Scene change data
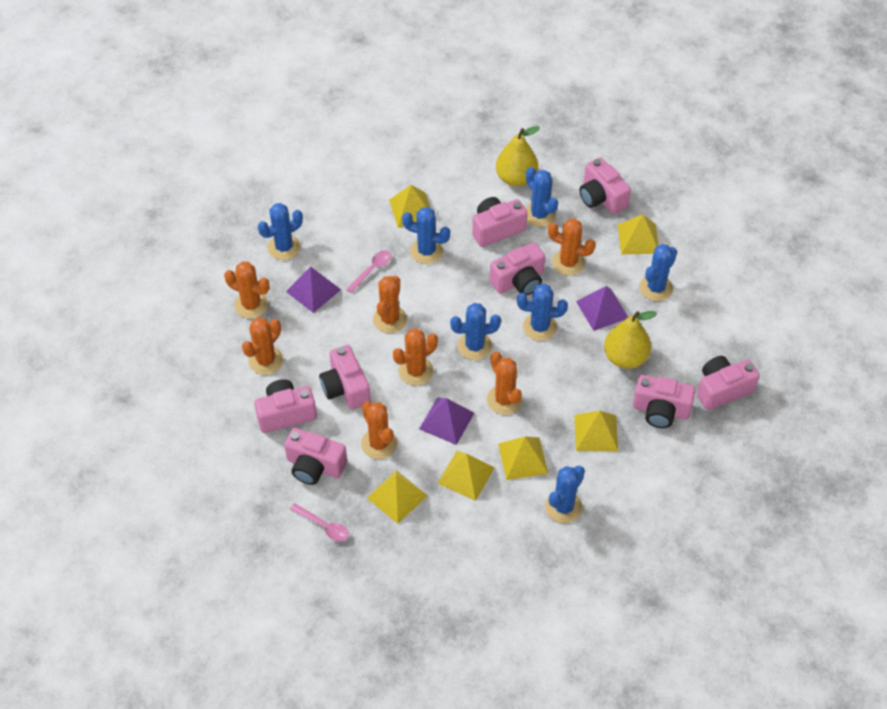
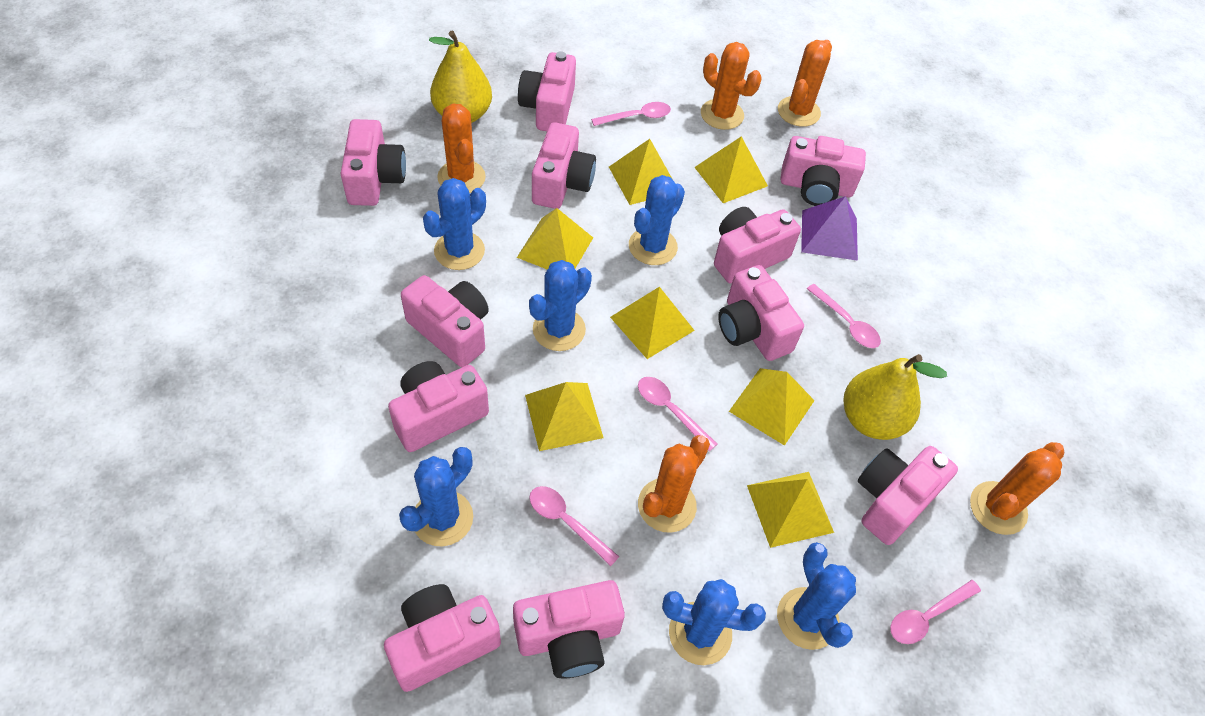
blue cactus: 7 -> 6
orange cactus: 7 -> 5
pink camera: 8 -> 11
pink spoon: 2 -> 5
purple pyramid: 3 -> 1
yellow pyramid: 6 -> 7

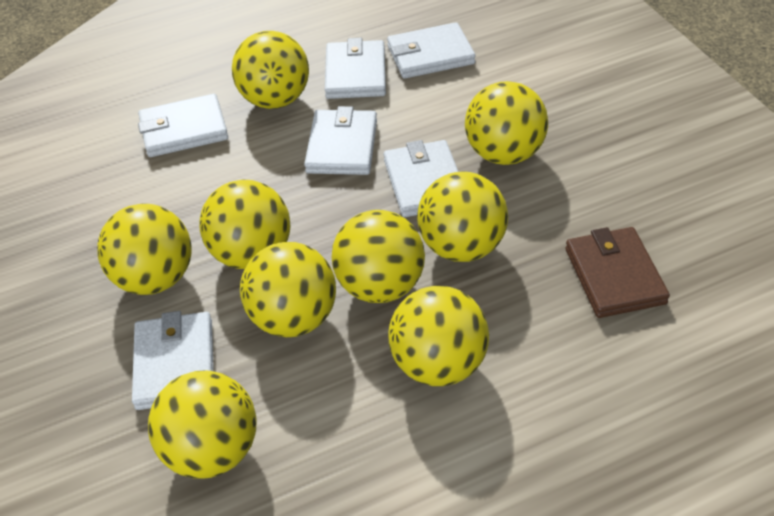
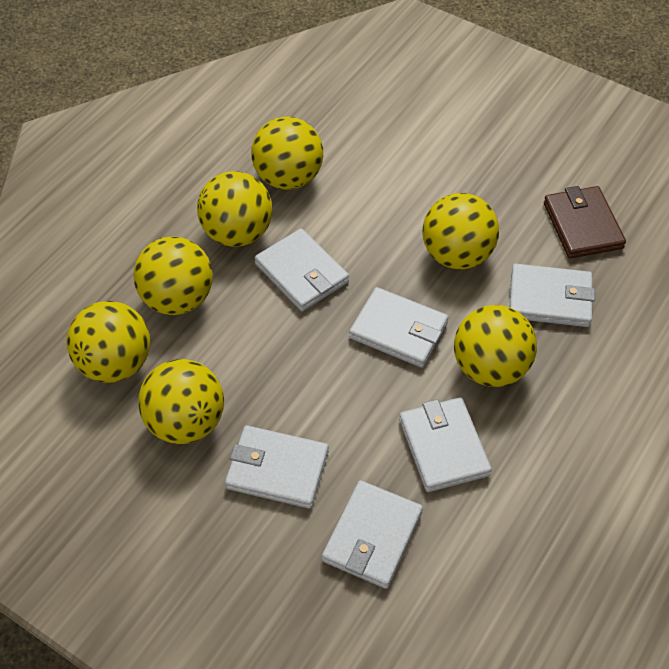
yellow ball: 9 -> 7

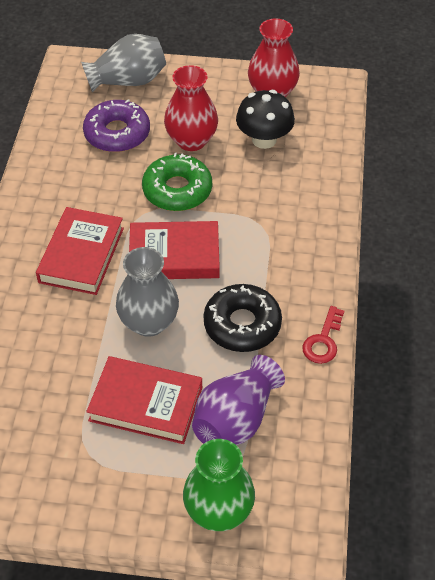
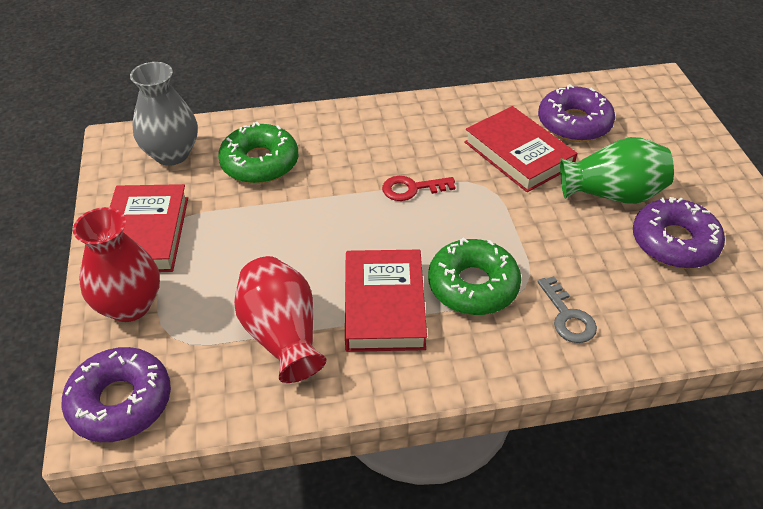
black donut: 1 -> 0
black mushroom: 1 -> 0
green donut: 1 -> 2
grey key: 0 -> 1
grey vase: 2 -> 1
purple donut: 1 -> 3
purple vase: 1 -> 0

What the task asks
Reproduce exactly and only the lines from the "yellow ball: 9 -> 7" line to the last line of the records above. Do not carry over any pictures.

Solution for this problem
yellow ball: 9 -> 7

black donut: 1 -> 0
black mushroom: 1 -> 0
green donut: 1 -> 2
grey key: 0 -> 1
grey vase: 2 -> 1
purple donut: 1 -> 3
purple vase: 1 -> 0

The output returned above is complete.